EXERCISE AIM: All records that follow are to be copied exactly, with images omitted.
START DATASET ENTRIES
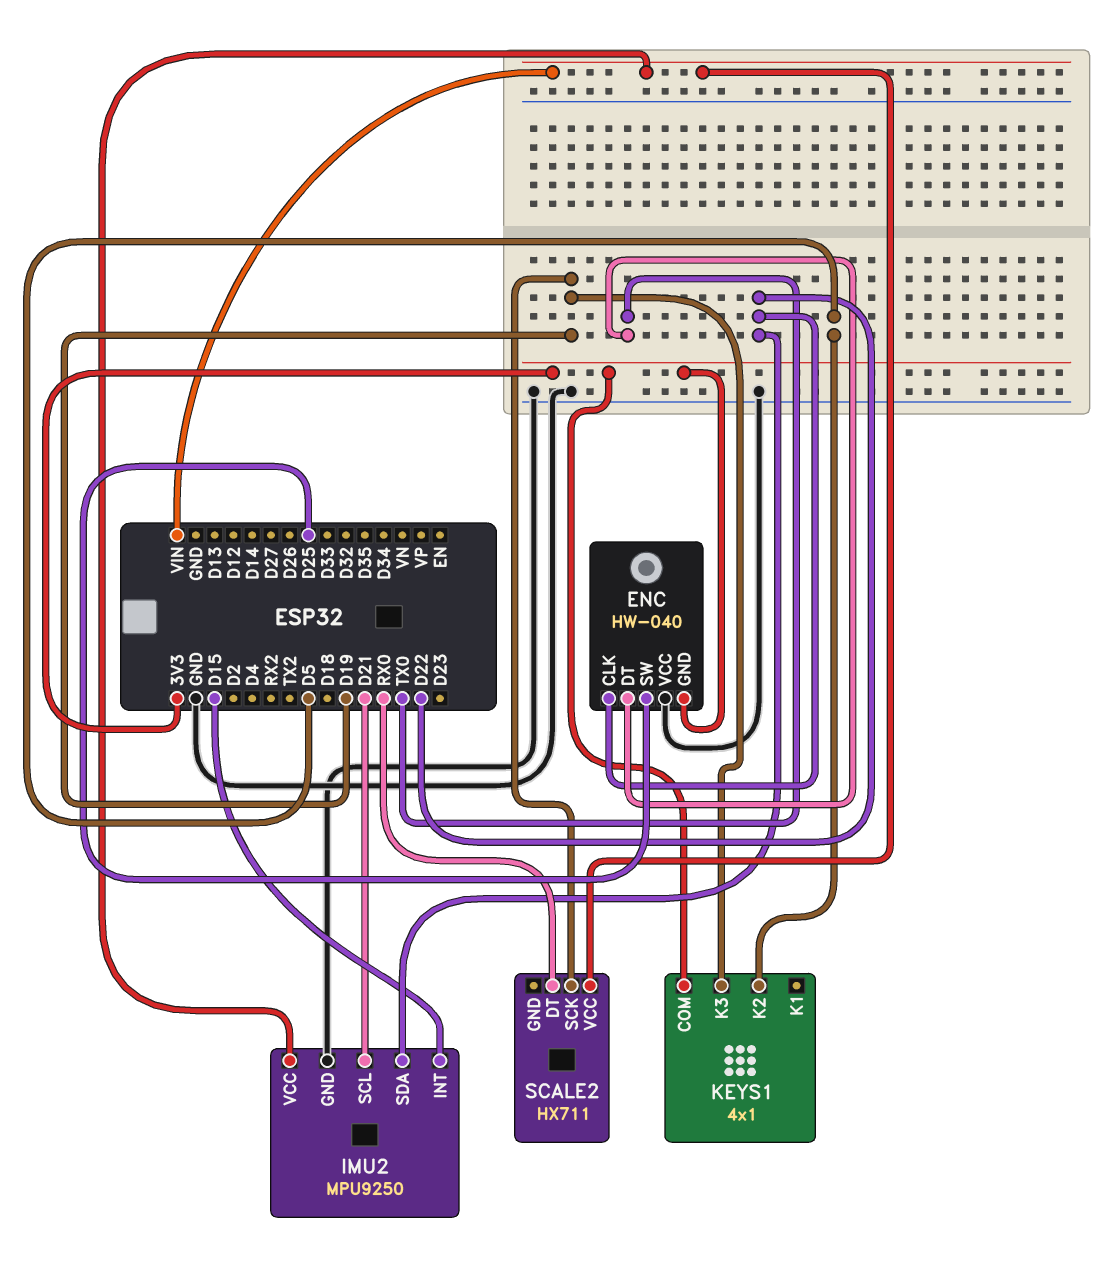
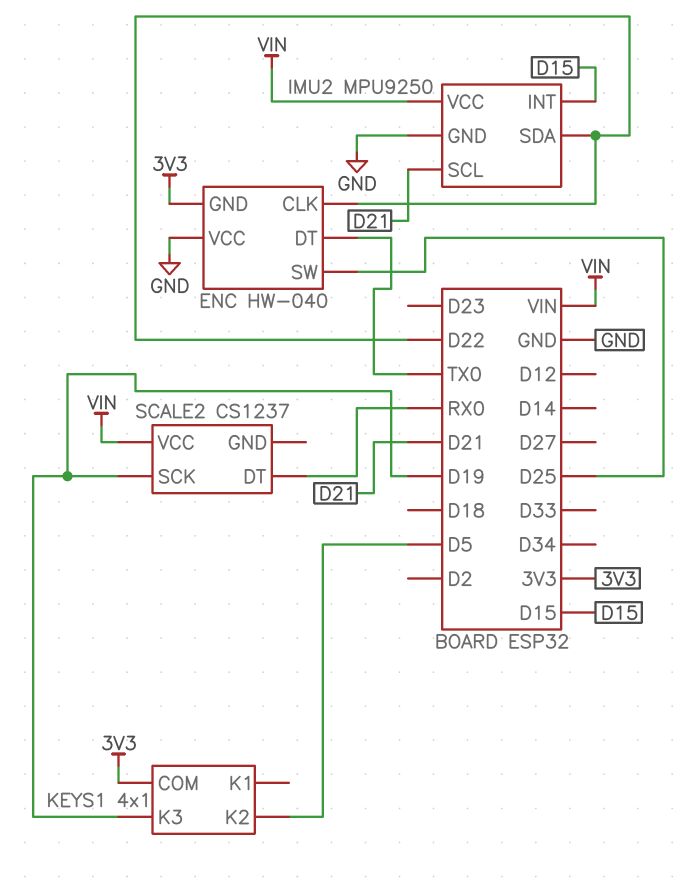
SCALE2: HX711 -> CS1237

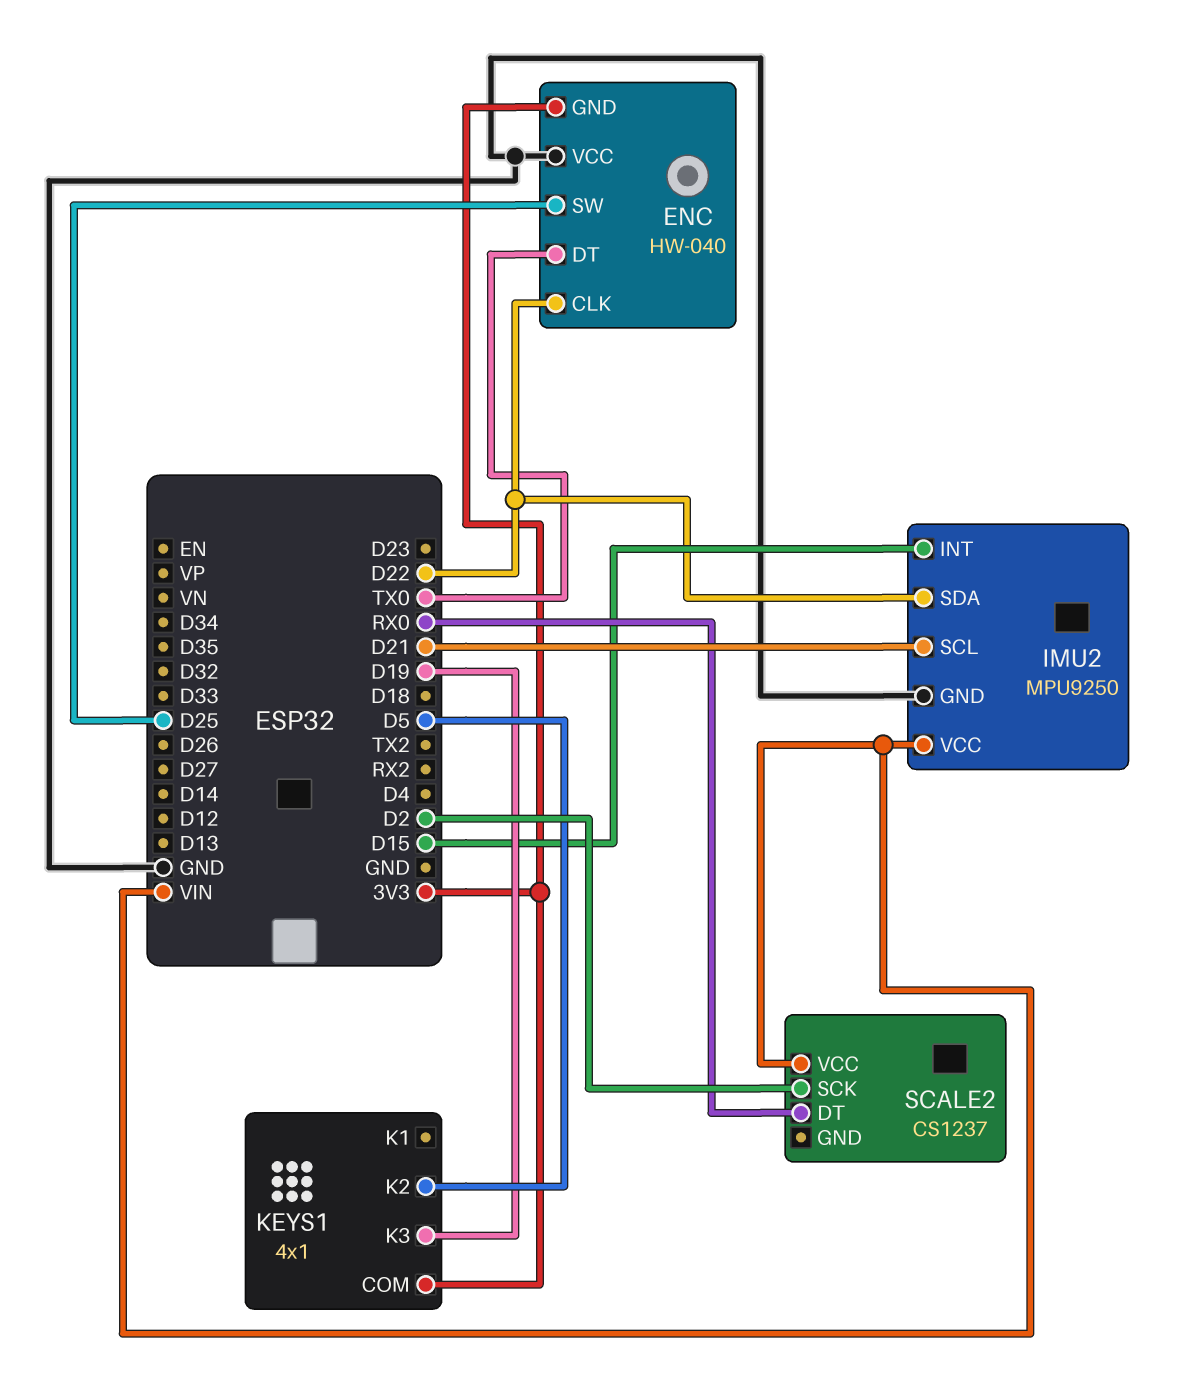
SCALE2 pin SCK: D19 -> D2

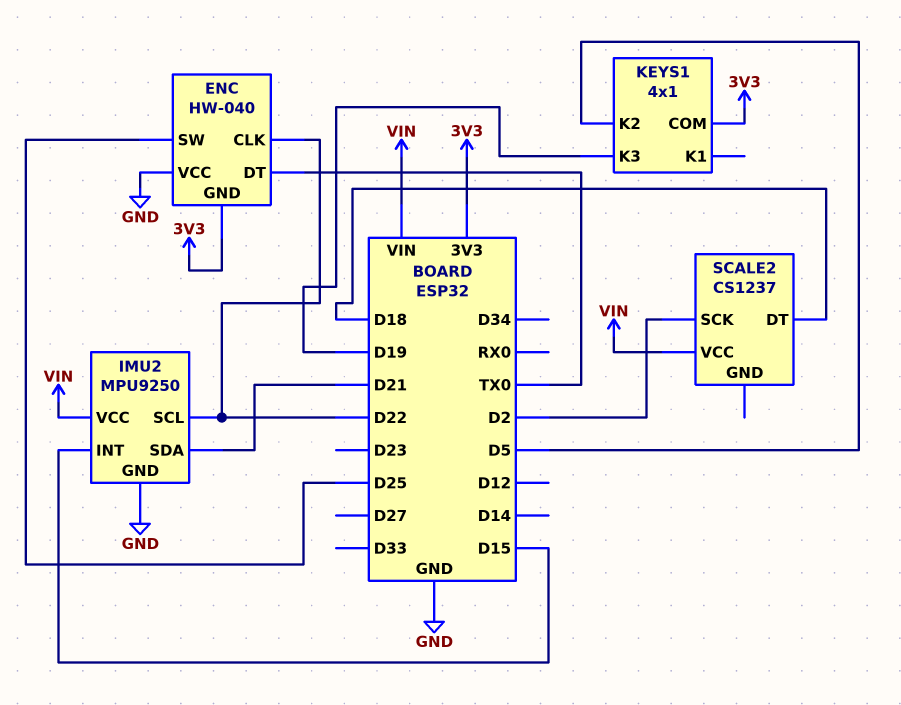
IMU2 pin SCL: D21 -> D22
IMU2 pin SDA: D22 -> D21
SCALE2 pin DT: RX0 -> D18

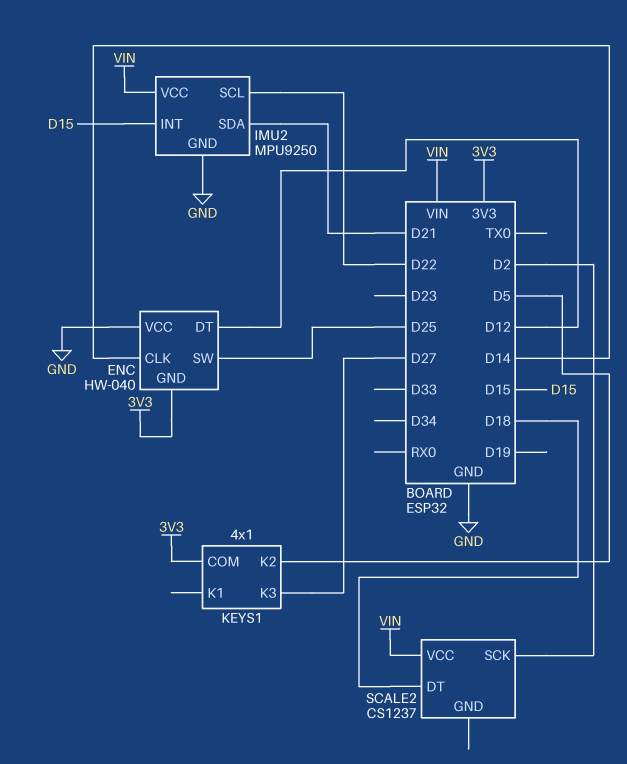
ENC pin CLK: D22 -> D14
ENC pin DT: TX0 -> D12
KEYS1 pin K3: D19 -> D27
END DATASET ENTRIES
RESULT OF THIS EXERCISE:
SCALE2: HX711 -> CS1237

SCALE2 pin SCK: D19 -> D2

IMU2 pin SCL: D21 -> D22
IMU2 pin SDA: D22 -> D21
SCALE2 pin DT: RX0 -> D18

ENC pin CLK: D22 -> D14
ENC pin DT: TX0 -> D12
KEYS1 pin K3: D19 -> D27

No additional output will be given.